### [EXERCISE OBJECTIVE]
Substitute "blank" for each "none" in these lines, keeping everything else the same. Leave the pictures out of your answer.
>> Begin RECORDS
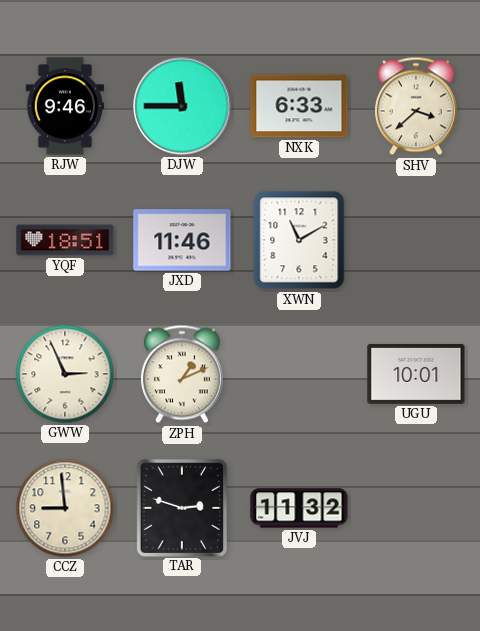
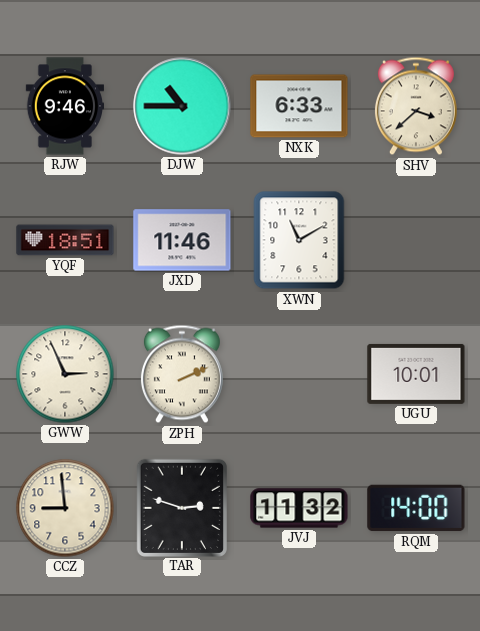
DJW: 11:45 -> 10:45
ZPH: 1:11 -> 2:11
RQM: none -> 14:00
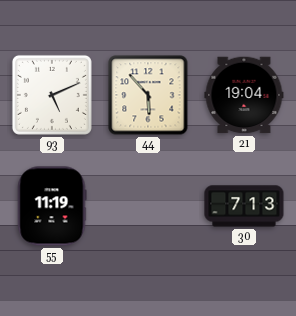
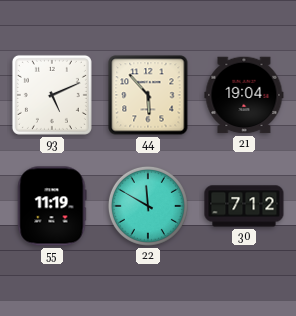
22: none -> 11:50
30: 7:13 -> 7:12
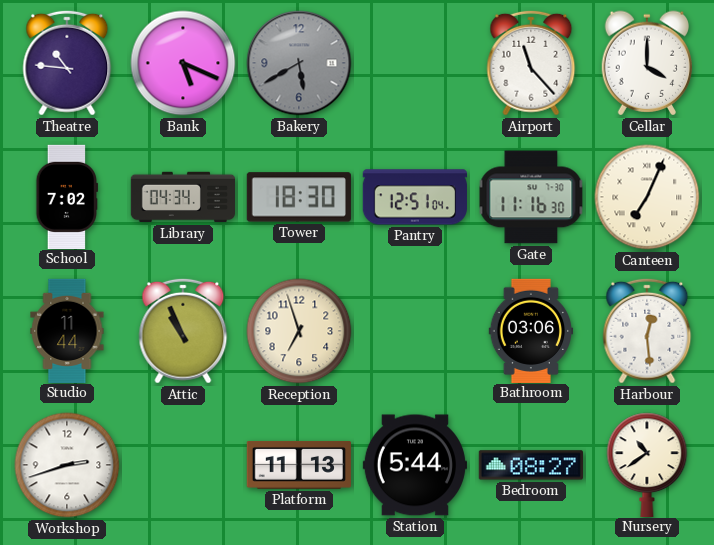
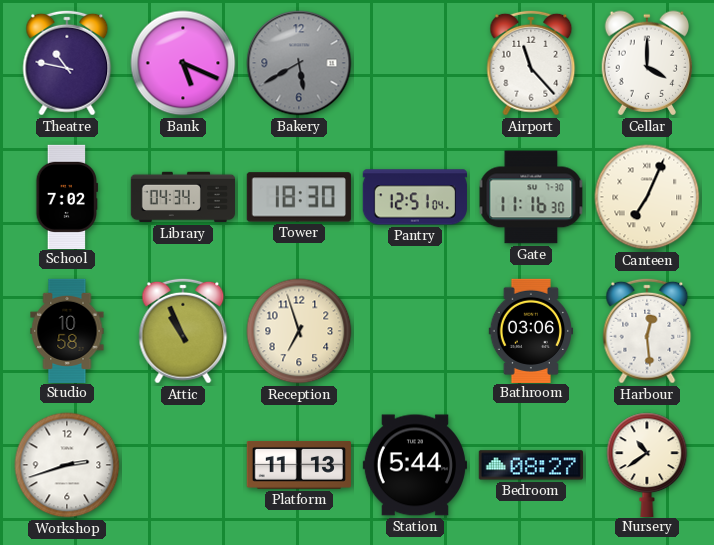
Theatre: 10:46 -> 10:47
Studio: 11:44 -> 10:58
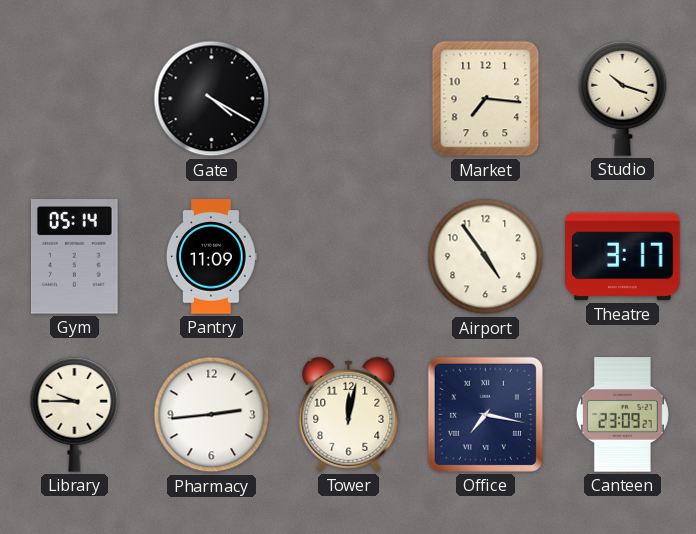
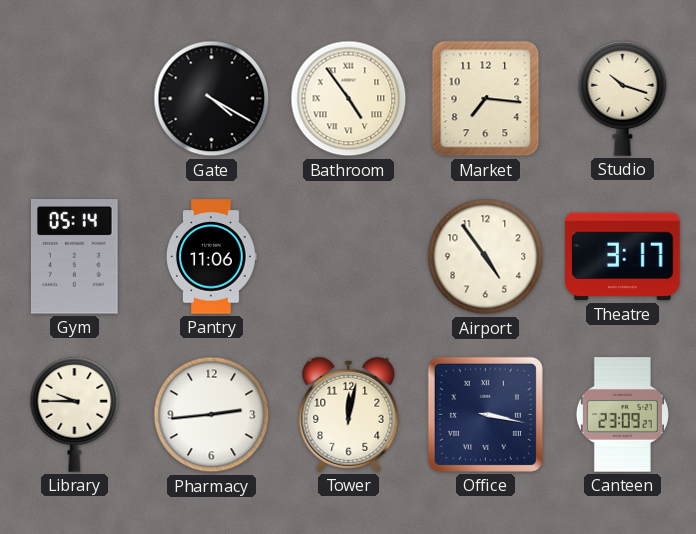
>> End RECORDS
### [OUTPUT FOR THIS EXERCISE]
DJW: 11:45 -> 10:45
ZPH: 1:11 -> 2:11
RQM: blank -> 14:00
22: blank -> 11:50
30: 7:13 -> 7:12
Theatre: 10:46 -> 10:47
Studio: 11:44 -> 10:58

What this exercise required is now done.